Collection entries:

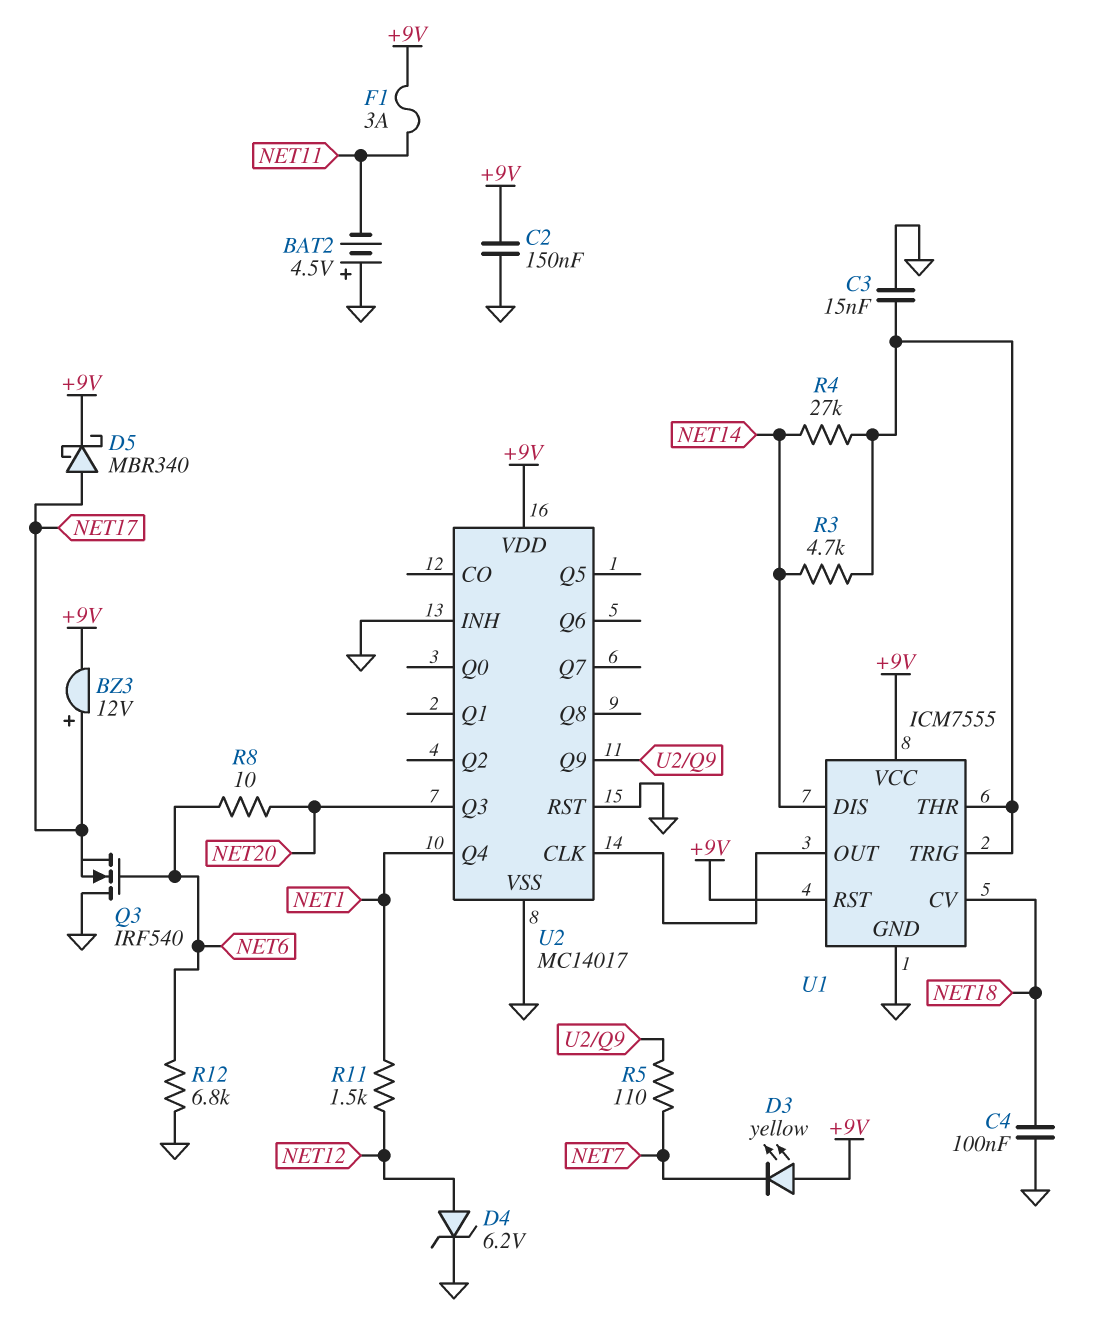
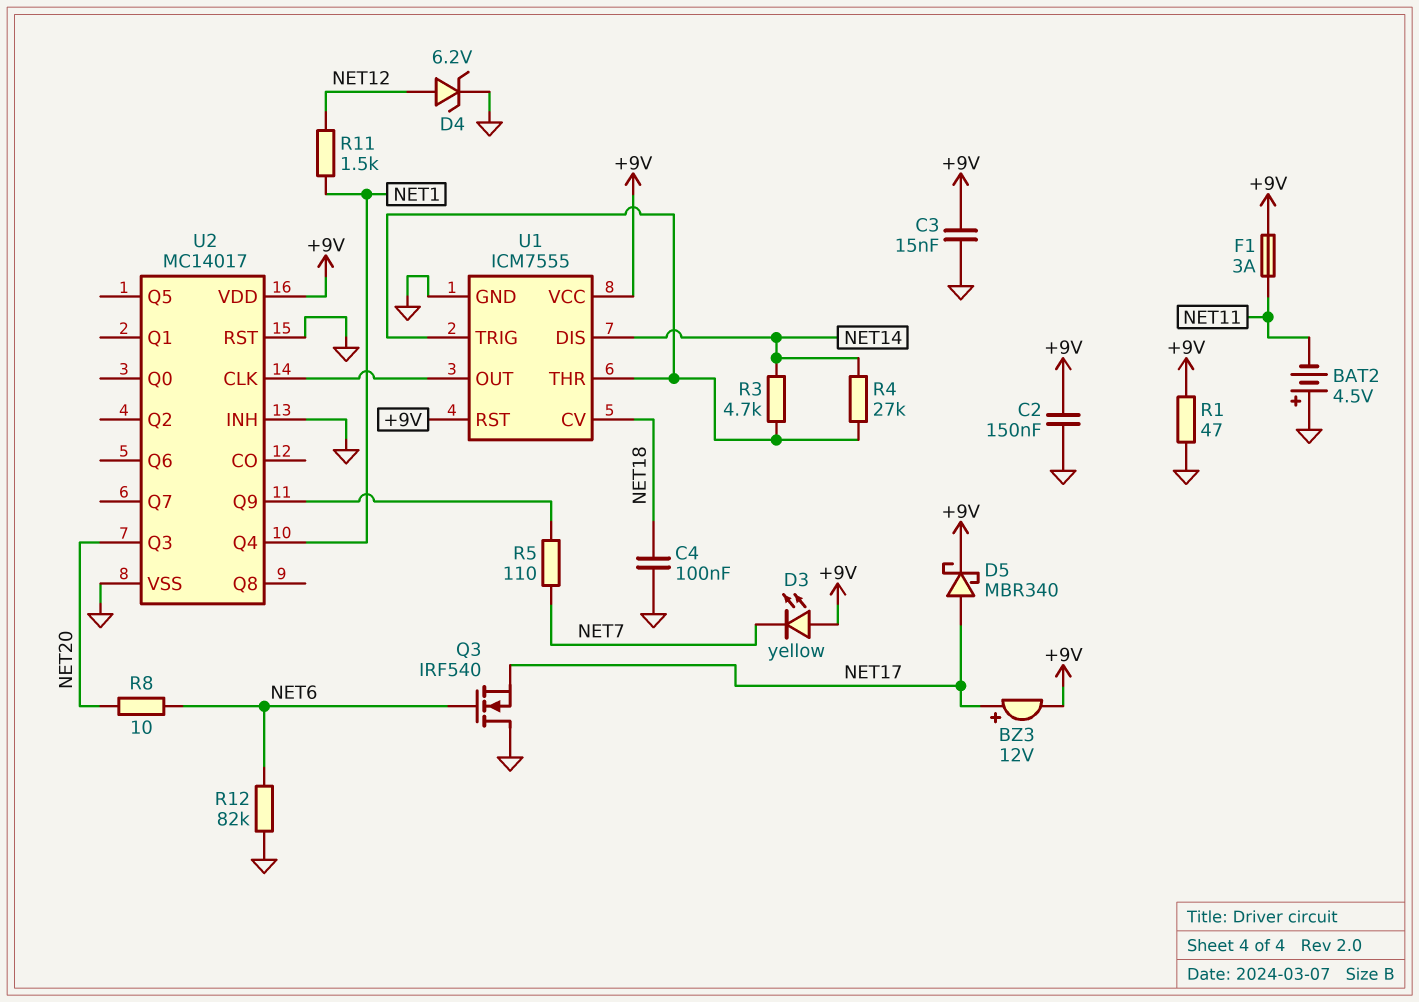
C3: 15nF (GND, U1/THR) -> 15nF (+9V, GND)
R1: none -> 47 (+9V, GND)
R12: 6.8k (GND, NET6) -> 82k (GND, NET6)

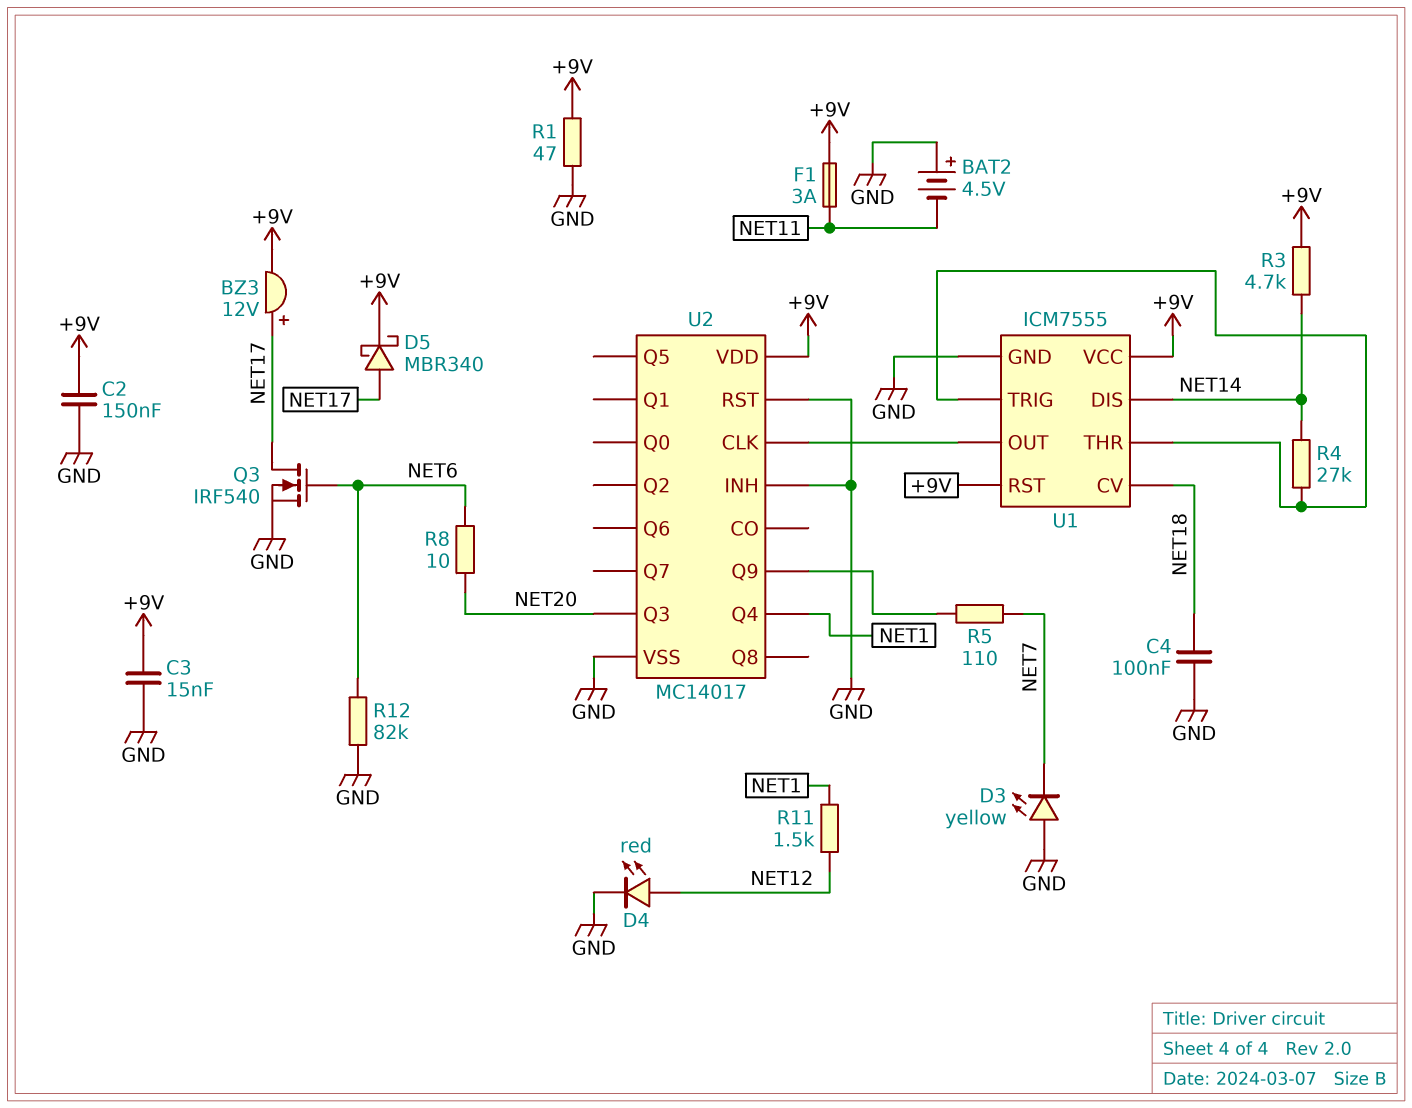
D3: LED yellow (A +9V, K NET7) -> LED yellow (A GND, K NET7)
D4: zener 6.2V (A NET12, K GND) -> LED red (A NET12, K GND)
Q3: NMOS IRF540 (G NET6, D GND, S NET17) -> NMOS IRF540 (G NET6, D NET17, S GND)
R3: 4.7k (NET14, U1/THR) -> 4.7k (+9V, NET14)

▶ [YOUR INSTRUCTIONS] Only the lines from the one with "D3: LED yellow" through the end of the records above are to be copied, exactly as written.

▶ [COMPLETED TASK]
D3: LED yellow (A +9V, K NET7) -> LED yellow (A GND, K NET7)
D4: zener 6.2V (A NET12, K GND) -> LED red (A NET12, K GND)
Q3: NMOS IRF540 (G NET6, D GND, S NET17) -> NMOS IRF540 (G NET6, D NET17, S GND)
R3: 4.7k (NET14, U1/THR) -> 4.7k (+9V, NET14)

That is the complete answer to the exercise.